■ **The task**
Copy out the whole listing exactly as written, leaving the pictures behind.

++++++++

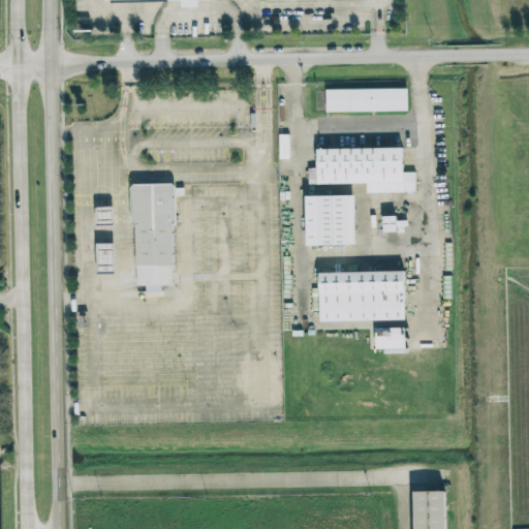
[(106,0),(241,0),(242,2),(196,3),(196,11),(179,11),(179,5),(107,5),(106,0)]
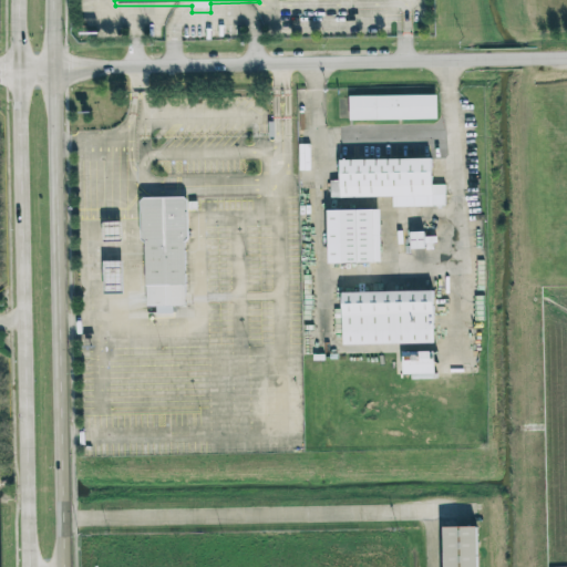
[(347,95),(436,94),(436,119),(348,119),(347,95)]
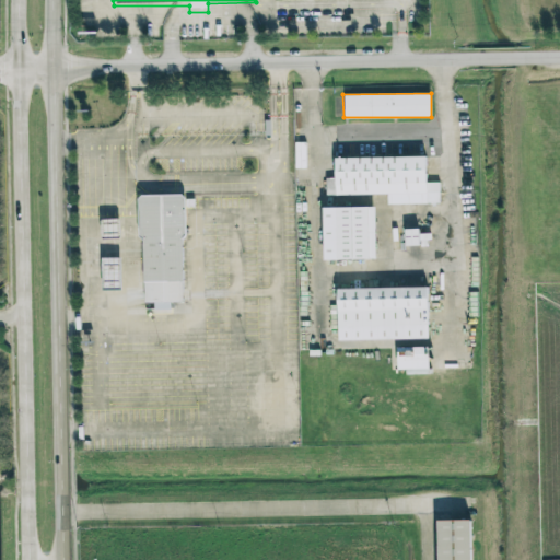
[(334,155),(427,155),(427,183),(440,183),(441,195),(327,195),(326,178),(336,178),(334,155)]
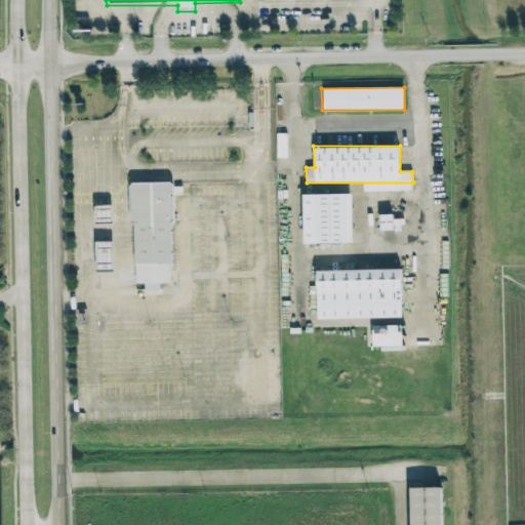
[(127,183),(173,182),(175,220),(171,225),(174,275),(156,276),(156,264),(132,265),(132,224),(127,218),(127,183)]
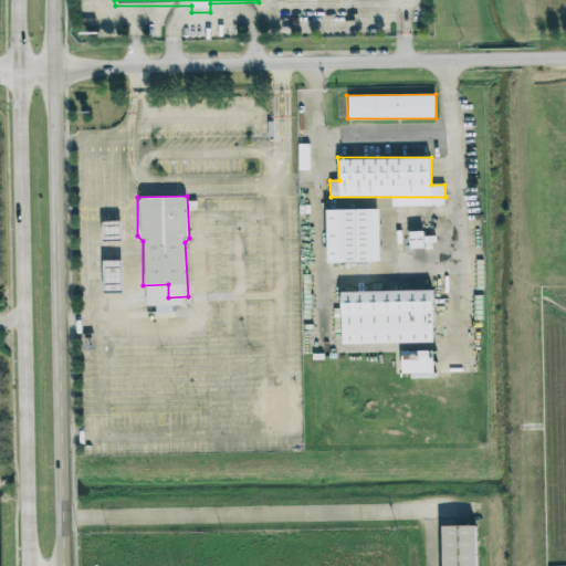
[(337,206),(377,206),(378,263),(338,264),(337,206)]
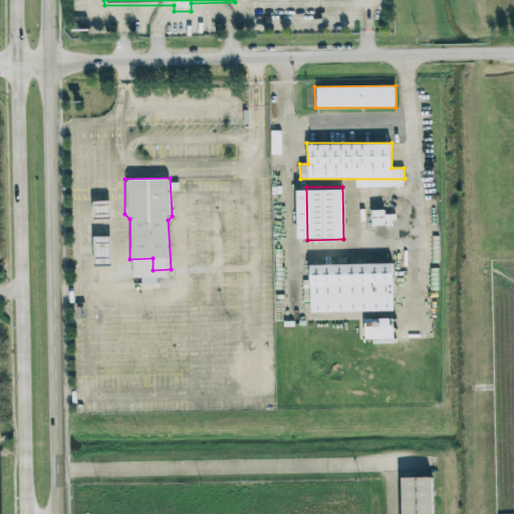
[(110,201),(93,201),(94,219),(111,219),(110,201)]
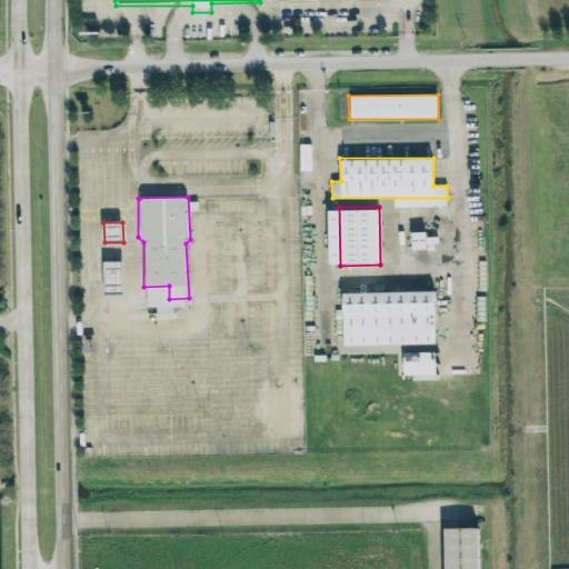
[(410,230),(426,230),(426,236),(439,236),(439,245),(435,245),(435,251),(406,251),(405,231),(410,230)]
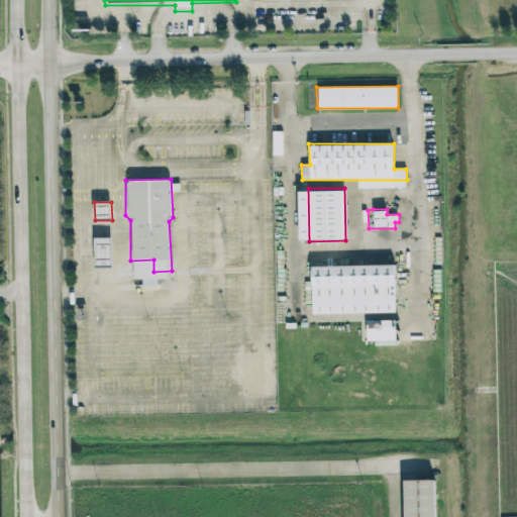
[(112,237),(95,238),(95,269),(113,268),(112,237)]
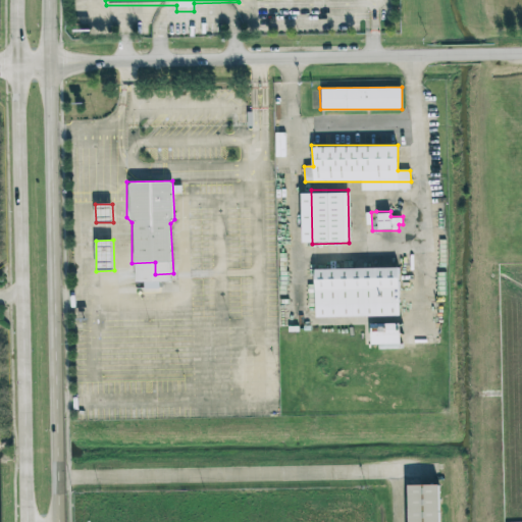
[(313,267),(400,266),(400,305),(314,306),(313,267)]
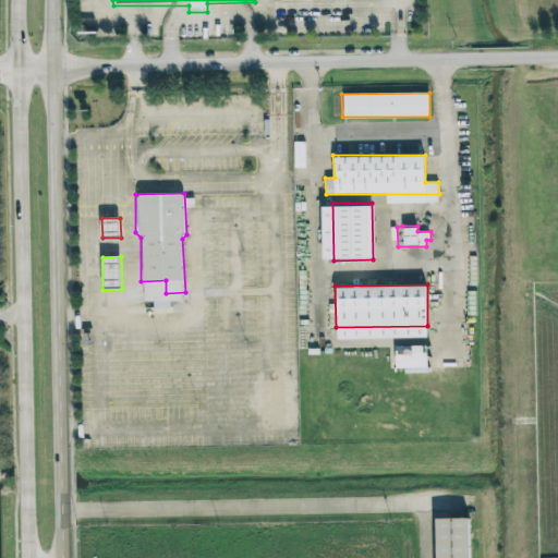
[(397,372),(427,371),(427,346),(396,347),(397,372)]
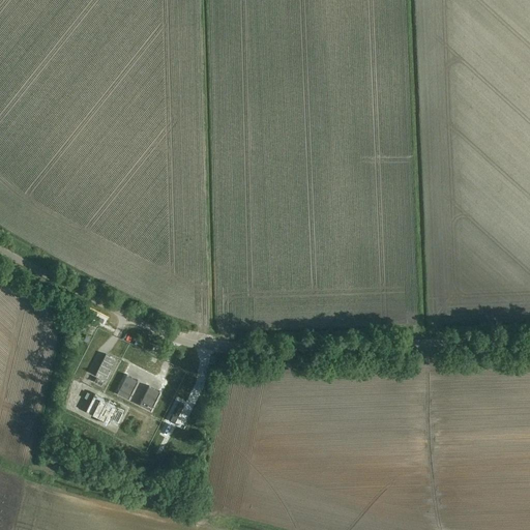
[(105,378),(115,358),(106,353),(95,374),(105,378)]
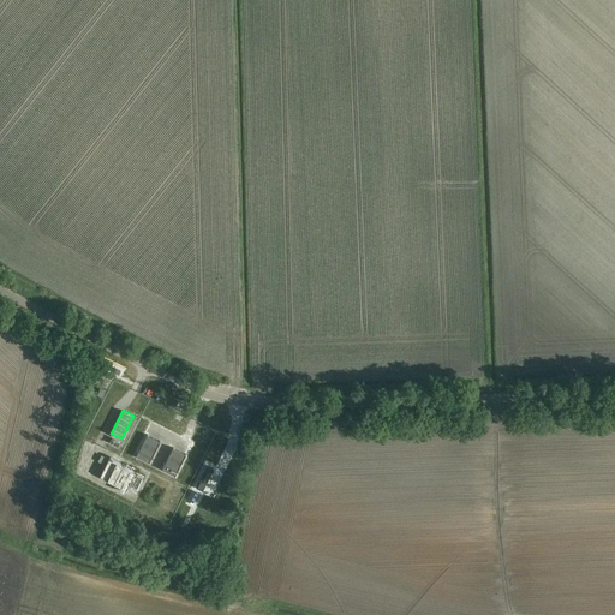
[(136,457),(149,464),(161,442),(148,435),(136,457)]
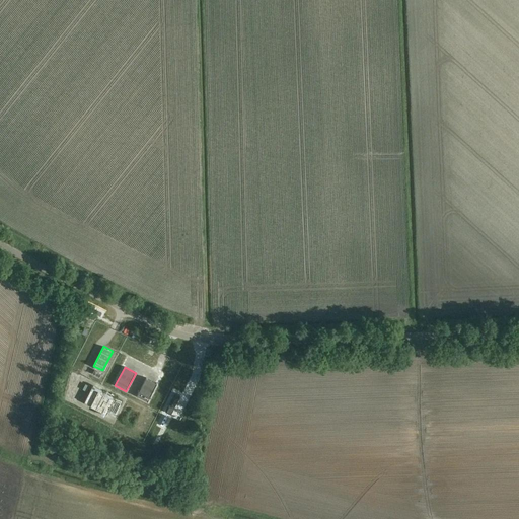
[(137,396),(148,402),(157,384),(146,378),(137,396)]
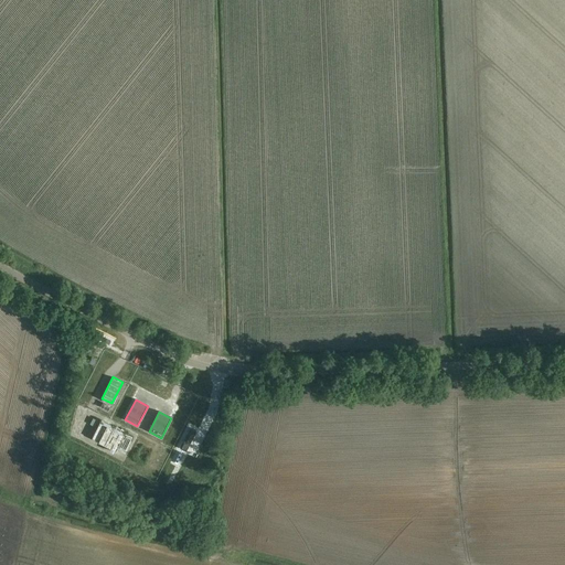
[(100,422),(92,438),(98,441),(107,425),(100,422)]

++++++++

■ **Written reply**
[(106,0),(241,0),(242,2),(196,3),(196,11),(179,11),(179,5),(107,5),(106,0)]
[(347,95),(436,94),(436,119),(348,119),(347,95)]
[(334,155),(427,155),(427,183),(440,183),(441,195),(327,195),(326,178),(336,178),(334,155)]
[(127,183),(173,182),(175,220),(171,225),(174,275),(156,276),(156,264),(132,265),(132,224),(127,218),(127,183)]
[(337,206),(377,206),(378,263),(338,264),(337,206)]
[(110,201),(93,201),(94,219),(111,219),(110,201)]
[(410,230),(426,230),(426,236),(439,236),(439,245),(435,245),(435,251),(406,251),(405,231),(410,230)]
[(112,237),(95,238),(95,269),(113,268),(112,237)]
[(313,267),(400,266),(400,305),(314,306),(313,267)]
[(397,372),(427,371),(427,346),(396,347),(397,372)]
[(105,378),(115,358),(106,353),(95,374),(105,378)]
[(136,457),(149,464),(161,442),(148,435),(136,457)]
[(137,396),(148,402),(157,384),(146,378),(137,396)]
[(100,422),(92,438),(98,441),(107,425),(100,422)]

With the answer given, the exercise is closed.